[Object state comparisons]
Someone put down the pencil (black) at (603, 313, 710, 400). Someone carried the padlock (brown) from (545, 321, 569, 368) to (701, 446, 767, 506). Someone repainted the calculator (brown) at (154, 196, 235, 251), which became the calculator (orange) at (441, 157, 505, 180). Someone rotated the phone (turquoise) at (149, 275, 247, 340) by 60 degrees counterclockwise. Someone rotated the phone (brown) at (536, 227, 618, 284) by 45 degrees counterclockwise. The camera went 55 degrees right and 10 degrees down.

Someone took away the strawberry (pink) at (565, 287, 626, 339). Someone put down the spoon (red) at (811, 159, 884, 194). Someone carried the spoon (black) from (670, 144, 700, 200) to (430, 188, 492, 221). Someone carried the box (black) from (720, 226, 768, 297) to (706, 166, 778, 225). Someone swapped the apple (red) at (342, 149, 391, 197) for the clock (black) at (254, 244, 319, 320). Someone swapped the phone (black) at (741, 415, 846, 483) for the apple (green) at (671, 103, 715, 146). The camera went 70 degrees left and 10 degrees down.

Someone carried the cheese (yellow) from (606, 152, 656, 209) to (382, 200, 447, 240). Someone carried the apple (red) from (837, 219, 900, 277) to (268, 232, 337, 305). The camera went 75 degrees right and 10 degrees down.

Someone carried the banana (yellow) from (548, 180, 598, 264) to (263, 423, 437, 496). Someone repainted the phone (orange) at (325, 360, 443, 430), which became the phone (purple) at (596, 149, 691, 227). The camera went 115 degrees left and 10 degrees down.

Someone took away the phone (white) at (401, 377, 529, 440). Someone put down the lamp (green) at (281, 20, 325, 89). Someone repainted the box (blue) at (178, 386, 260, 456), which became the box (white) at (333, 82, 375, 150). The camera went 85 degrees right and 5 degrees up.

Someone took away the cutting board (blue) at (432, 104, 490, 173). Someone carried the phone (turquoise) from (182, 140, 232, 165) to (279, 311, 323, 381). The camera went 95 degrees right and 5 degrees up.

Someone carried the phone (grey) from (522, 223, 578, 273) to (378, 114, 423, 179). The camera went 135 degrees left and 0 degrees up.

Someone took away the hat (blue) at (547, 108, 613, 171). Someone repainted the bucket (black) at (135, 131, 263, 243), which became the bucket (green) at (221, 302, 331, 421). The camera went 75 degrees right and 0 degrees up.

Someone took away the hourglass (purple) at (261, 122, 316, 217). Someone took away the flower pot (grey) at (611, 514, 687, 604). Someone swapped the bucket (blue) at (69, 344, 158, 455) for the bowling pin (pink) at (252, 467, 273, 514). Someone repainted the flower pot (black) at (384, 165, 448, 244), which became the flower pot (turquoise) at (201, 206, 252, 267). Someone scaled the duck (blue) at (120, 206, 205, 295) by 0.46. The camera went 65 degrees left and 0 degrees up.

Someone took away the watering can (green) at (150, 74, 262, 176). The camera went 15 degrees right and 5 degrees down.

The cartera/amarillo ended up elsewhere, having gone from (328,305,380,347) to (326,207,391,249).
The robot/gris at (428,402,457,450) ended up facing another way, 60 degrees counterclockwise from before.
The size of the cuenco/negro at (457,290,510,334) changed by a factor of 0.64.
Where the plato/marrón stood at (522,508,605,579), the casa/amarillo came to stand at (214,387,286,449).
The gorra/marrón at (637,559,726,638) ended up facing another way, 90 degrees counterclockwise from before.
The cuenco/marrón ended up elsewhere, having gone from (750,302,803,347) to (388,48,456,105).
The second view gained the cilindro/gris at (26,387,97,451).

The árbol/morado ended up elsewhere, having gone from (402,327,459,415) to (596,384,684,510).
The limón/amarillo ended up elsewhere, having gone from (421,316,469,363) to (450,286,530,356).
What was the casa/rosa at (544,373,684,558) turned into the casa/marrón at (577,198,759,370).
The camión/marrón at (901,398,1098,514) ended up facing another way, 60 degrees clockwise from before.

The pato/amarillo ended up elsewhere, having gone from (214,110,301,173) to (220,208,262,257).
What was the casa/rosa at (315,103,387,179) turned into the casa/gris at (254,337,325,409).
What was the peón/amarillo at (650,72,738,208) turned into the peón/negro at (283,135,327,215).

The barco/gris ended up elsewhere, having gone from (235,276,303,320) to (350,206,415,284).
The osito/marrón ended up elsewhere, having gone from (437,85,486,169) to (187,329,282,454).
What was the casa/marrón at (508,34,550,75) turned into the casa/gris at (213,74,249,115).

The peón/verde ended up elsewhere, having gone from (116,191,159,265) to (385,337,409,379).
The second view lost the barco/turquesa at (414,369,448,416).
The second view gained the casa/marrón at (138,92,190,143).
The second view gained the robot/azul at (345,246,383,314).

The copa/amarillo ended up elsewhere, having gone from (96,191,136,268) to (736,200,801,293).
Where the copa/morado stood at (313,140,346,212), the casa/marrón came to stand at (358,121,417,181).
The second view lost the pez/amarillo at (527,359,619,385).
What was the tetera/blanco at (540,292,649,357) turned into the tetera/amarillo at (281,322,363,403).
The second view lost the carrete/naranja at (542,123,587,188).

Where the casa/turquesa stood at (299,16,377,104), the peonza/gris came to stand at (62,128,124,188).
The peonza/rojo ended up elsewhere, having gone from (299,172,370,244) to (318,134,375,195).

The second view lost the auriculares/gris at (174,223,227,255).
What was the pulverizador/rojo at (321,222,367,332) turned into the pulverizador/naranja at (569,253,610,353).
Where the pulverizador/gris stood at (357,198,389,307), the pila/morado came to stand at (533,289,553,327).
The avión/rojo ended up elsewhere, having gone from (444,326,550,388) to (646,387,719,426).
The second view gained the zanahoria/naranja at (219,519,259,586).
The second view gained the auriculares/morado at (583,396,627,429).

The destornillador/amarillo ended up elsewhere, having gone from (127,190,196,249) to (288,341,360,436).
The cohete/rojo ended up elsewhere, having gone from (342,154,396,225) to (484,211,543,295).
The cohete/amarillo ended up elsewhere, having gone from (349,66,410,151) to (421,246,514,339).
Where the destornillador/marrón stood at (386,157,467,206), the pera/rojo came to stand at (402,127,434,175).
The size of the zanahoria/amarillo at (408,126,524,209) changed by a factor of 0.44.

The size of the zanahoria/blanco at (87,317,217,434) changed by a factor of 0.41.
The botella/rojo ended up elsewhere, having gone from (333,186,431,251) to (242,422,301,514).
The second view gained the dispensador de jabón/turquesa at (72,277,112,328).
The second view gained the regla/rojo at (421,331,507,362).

### EXERCISE INSTRUCTIONS
Among the lines above, find those containing the word "cuenco" and copy each.

### RESPONSE
The size of the cuenco/negro at (457,290,510,334) changed by a factor of 0.64.
The cuenco/marrón ended up elsewhere, having gone from (750,302,803,347) to (388,48,456,105).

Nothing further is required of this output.